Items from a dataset
________

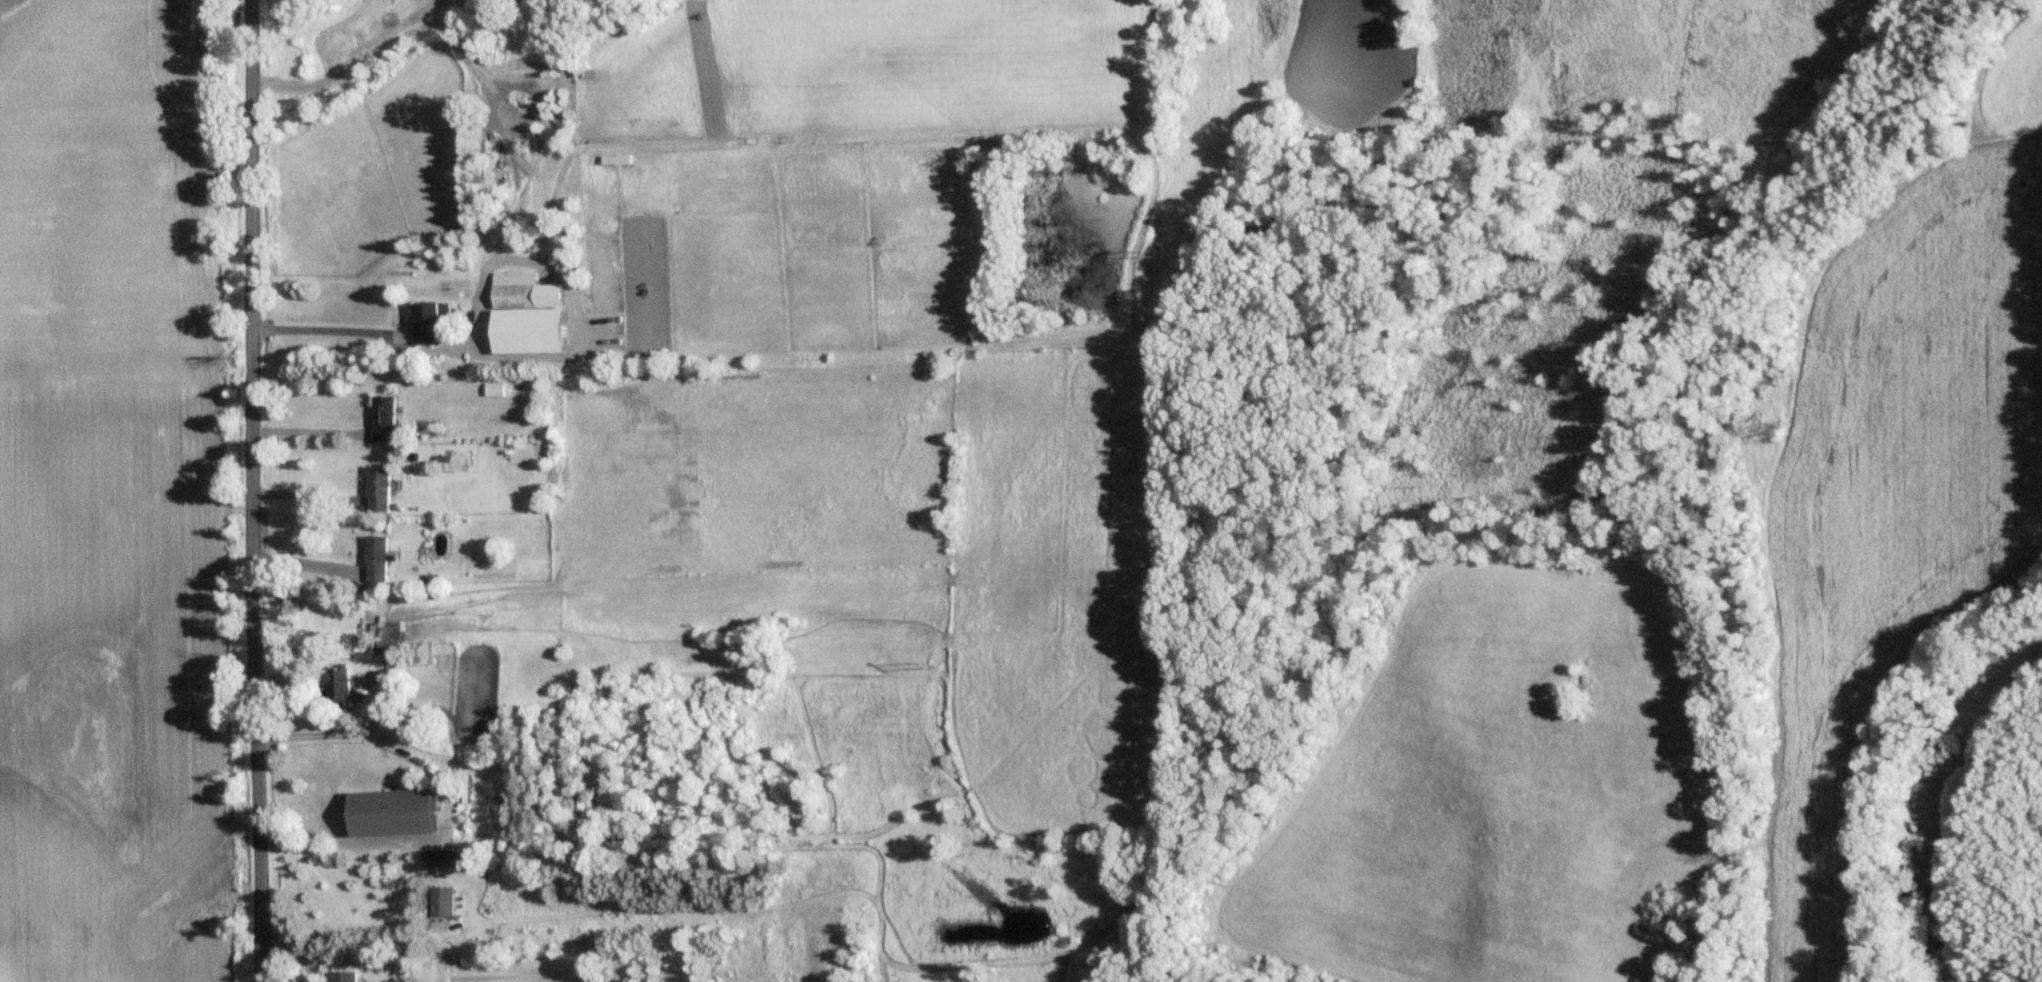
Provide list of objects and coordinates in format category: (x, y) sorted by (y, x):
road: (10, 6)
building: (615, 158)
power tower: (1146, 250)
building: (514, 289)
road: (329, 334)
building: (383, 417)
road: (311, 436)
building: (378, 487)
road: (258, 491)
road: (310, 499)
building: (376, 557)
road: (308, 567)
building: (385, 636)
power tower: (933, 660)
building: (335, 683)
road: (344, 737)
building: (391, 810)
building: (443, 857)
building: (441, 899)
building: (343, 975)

________

Each entry above should be written out verbatim, minus its pictures.

Provide list of objects and coordinates in format category: (x, y) sorted by (y, x):
road: (10, 6)
building: (615, 158)
power tower: (1146, 250)
building: (514, 289)
road: (329, 334)
building: (383, 417)
road: (311, 436)
building: (378, 487)
road: (258, 491)
road: (310, 499)
building: (376, 557)
road: (308, 567)
building: (385, 636)
power tower: (933, 660)
building: (335, 683)
road: (344, 737)
building: (391, 810)
building: (443, 857)
building: (441, 899)
building: (343, 975)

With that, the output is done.